RECORDS TO PROCESS:
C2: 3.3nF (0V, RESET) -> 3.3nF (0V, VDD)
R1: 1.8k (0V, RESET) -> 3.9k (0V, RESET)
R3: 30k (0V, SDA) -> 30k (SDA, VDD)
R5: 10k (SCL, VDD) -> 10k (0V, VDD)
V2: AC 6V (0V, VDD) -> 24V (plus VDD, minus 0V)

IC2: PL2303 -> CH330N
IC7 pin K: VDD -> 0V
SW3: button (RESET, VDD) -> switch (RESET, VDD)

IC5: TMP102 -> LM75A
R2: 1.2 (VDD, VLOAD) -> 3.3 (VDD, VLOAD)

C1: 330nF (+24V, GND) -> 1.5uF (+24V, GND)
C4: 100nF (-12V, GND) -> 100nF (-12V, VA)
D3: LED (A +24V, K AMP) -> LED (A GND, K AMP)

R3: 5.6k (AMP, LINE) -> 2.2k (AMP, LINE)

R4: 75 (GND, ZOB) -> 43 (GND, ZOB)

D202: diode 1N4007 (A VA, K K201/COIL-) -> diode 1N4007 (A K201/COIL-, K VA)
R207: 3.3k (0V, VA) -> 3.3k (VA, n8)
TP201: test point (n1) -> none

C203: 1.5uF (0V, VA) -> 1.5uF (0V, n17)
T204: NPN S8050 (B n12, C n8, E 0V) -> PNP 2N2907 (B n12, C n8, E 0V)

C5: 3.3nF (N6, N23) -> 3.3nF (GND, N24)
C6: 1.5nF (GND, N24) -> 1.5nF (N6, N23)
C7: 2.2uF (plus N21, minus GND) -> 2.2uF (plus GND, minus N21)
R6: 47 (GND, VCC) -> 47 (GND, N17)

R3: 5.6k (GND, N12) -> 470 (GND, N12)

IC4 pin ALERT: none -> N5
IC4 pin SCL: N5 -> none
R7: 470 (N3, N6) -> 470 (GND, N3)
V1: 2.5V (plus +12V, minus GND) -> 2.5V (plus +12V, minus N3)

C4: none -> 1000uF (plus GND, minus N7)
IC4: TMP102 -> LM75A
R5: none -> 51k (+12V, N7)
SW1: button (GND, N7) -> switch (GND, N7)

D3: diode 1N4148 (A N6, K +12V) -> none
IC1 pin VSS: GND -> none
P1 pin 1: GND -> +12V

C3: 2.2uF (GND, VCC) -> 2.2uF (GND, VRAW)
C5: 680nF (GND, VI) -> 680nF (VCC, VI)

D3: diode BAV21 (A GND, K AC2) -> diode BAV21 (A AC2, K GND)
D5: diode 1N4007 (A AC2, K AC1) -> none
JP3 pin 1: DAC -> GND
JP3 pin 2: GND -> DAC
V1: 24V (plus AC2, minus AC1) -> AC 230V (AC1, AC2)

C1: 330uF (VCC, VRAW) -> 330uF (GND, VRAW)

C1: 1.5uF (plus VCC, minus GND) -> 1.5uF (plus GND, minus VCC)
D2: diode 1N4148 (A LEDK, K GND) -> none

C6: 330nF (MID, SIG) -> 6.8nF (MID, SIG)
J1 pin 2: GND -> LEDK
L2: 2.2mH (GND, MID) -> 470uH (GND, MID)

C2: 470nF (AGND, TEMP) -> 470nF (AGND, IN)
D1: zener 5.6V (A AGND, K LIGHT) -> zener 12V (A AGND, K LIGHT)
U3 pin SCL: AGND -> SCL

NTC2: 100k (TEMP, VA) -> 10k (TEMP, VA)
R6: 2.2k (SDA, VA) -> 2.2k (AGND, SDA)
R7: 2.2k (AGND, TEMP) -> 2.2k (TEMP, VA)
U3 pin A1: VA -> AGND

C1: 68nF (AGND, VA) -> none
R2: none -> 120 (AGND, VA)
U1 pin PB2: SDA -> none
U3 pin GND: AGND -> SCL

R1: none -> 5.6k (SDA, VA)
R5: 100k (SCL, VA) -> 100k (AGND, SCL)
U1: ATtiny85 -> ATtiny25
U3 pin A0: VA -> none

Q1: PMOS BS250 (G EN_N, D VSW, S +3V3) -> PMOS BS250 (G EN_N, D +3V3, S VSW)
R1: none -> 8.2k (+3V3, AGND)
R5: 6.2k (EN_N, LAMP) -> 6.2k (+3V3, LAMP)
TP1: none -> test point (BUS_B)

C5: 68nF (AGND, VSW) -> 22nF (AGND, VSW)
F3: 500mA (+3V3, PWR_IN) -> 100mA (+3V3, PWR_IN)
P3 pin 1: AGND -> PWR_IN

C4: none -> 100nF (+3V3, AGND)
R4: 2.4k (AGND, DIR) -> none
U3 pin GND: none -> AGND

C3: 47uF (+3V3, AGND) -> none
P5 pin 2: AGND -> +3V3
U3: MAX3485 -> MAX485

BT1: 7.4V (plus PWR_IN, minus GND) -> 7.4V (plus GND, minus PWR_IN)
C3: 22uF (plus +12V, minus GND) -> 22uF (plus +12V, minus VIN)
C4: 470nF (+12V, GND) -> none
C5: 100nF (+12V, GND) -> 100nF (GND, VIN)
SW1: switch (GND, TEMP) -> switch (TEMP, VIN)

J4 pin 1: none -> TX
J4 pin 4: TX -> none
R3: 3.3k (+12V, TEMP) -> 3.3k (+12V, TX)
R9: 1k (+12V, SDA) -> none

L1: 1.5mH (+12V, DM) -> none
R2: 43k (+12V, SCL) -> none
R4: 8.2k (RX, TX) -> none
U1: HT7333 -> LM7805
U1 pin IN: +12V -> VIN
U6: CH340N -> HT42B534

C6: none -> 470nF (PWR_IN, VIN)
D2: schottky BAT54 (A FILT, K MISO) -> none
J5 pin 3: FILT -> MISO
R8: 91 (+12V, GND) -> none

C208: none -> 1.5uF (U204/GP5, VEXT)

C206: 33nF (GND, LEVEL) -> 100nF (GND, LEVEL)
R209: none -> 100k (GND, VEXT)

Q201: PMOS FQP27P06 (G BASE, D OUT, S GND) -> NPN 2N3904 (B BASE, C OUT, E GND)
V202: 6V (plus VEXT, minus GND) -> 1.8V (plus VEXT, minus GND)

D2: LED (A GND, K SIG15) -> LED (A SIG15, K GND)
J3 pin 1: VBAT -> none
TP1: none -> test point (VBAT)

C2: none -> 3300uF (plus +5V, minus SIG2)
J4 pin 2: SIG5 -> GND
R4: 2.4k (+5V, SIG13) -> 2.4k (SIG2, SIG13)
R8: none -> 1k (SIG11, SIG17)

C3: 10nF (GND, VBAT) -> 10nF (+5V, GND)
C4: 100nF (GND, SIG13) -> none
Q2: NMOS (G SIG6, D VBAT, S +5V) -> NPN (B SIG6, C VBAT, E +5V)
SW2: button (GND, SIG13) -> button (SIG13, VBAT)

TASK DESCRIPTION: Copy the lines above exactly. Start with the line containing "R5: 100k (SCL, VA) -> 100k (AGND, SCL)", end with the line containing "TP1: none -> test point (BUS_B)", and include both.

TASK RESPONSE:
R5: 100k (SCL, VA) -> 100k (AGND, SCL)
U1: ATtiny85 -> ATtiny25
U3 pin A0: VA -> none

Q1: PMOS BS250 (G EN_N, D VSW, S +3V3) -> PMOS BS250 (G EN_N, D +3V3, S VSW)
R1: none -> 8.2k (+3V3, AGND)
R5: 6.2k (EN_N, LAMP) -> 6.2k (+3V3, LAMP)
TP1: none -> test point (BUS_B)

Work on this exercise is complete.